- PROVIDED RECORDS -
____
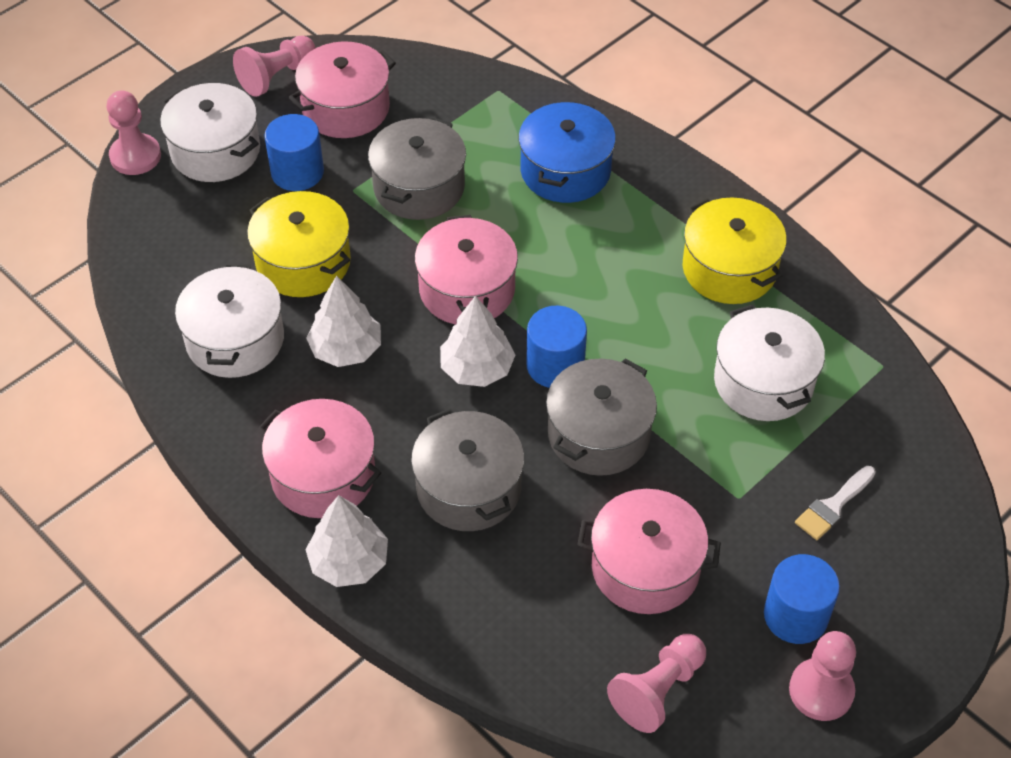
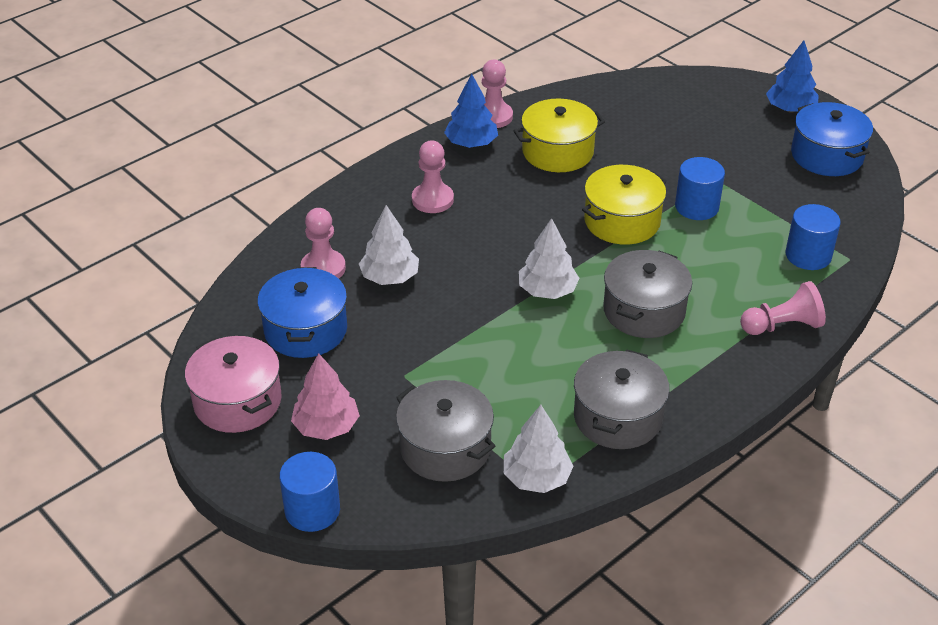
blue pot: 1 -> 2
blue tree: 0 -> 2
pink pot: 4 -> 1
pink tree: 0 -> 1
white brush: 1 -> 0
white pot: 3 -> 0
____
- WORK ORDER -
Once the pictures are set aside, repeat each entry exactly as it stands.

- SOLUTION TO THIS TASK -
blue pot: 1 -> 2
blue tree: 0 -> 2
pink pot: 4 -> 1
pink tree: 0 -> 1
white brush: 1 -> 0
white pot: 3 -> 0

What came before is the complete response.